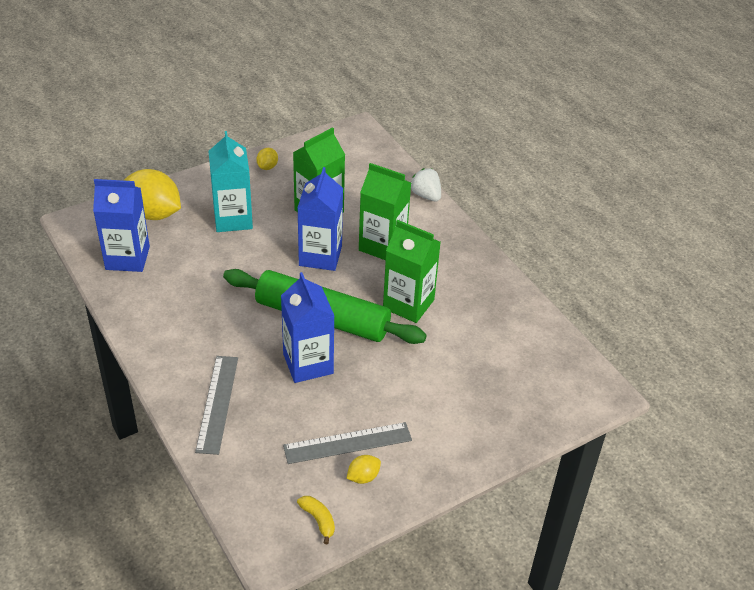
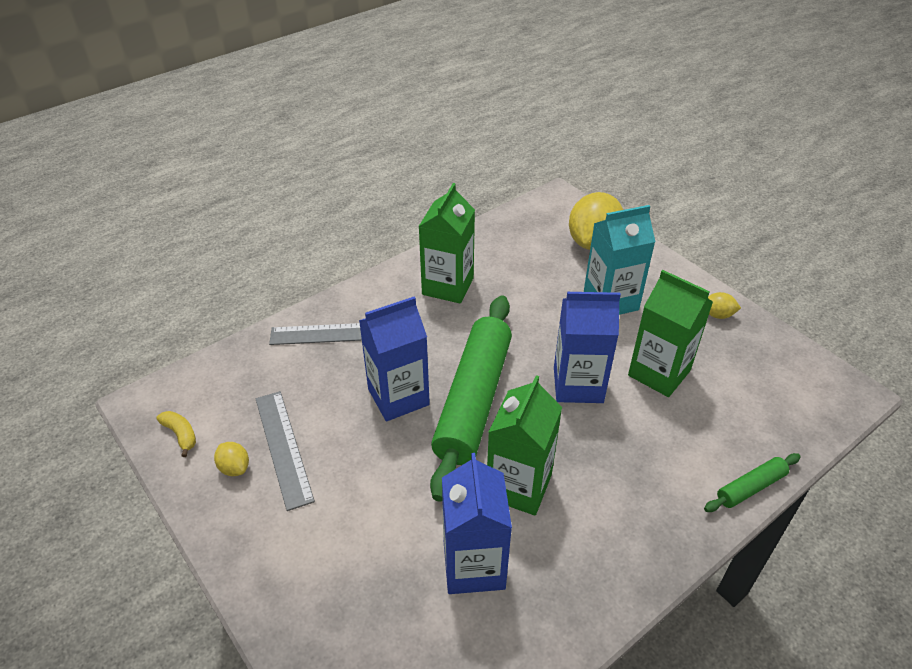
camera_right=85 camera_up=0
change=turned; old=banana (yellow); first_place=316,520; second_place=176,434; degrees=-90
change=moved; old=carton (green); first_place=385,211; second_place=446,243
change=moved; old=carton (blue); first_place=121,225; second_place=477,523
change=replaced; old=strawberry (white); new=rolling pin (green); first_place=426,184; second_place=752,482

**YOUR ASSIGNMENT:**
From the data above, write out everything exactly except the pictures.

**WRITTEN ANSWER:**
camera_right=85 camera_up=0
change=turned; old=banana (yellow); first_place=316,520; second_place=176,434; degrees=-90
change=moved; old=carton (green); first_place=385,211; second_place=446,243
change=moved; old=carton (blue); first_place=121,225; second_place=477,523
change=replaced; old=strawberry (white); new=rolling pin (green); first_place=426,184; second_place=752,482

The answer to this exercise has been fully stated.